---------- Data

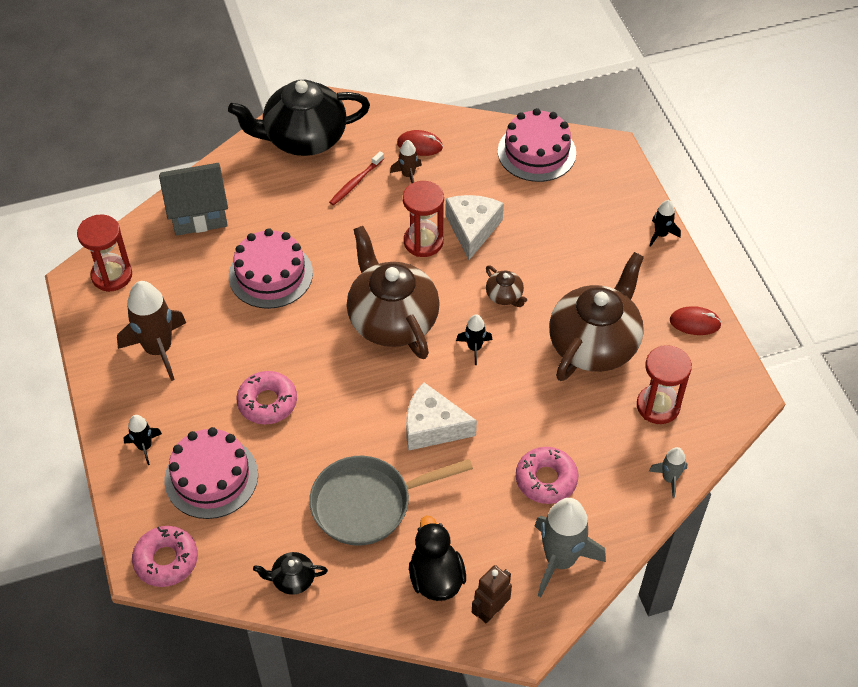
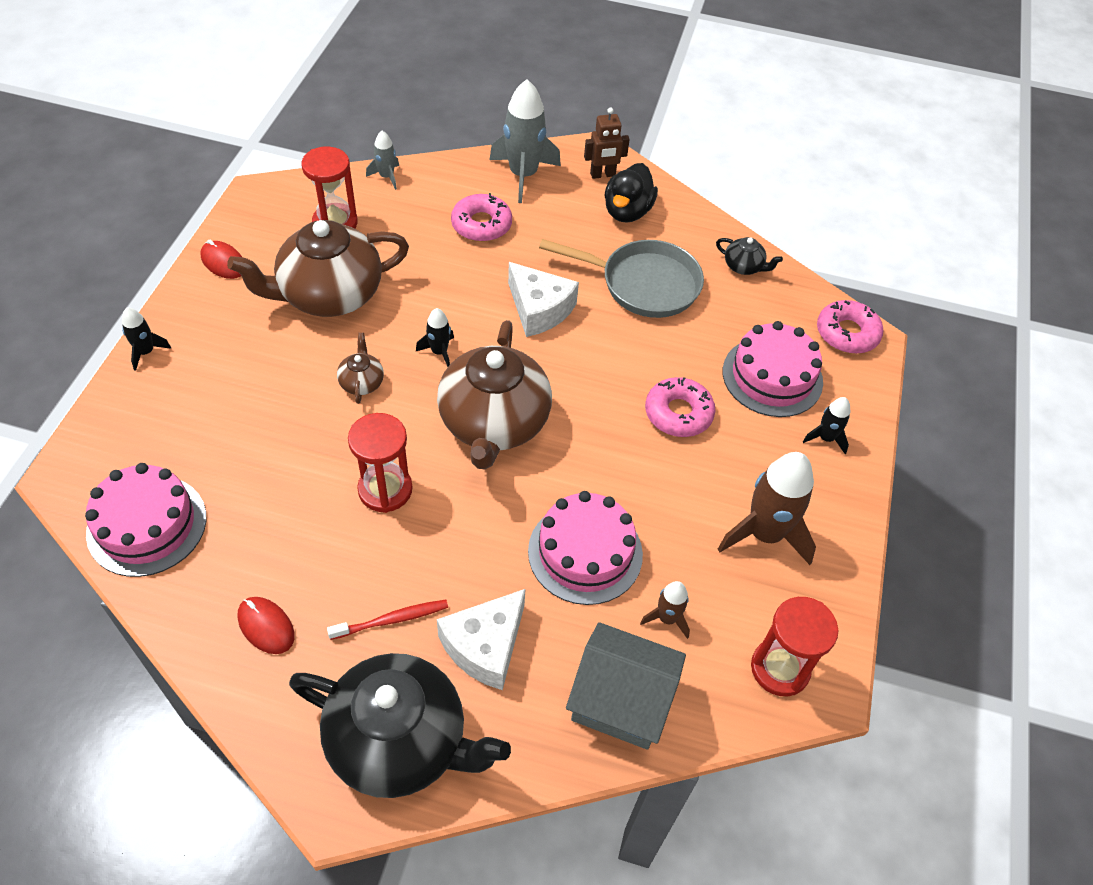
camera: 150 degrees left, 0 degrees up
brown rocket [390,140,422,183] -> brown rocket moved to [640,581,690,639]
white cheese [445,195,504,260] -> white cheese moved to [437,589,526,690]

--------------------

> _Task objective_: In full and without change, repeat the material above, minus the pictures.

> _Output below_:
camera: 150 degrees left, 0 degrees up
brown rocket [390,140,422,183] -> brown rocket moved to [640,581,690,639]
white cheese [445,195,504,260] -> white cheese moved to [437,589,526,690]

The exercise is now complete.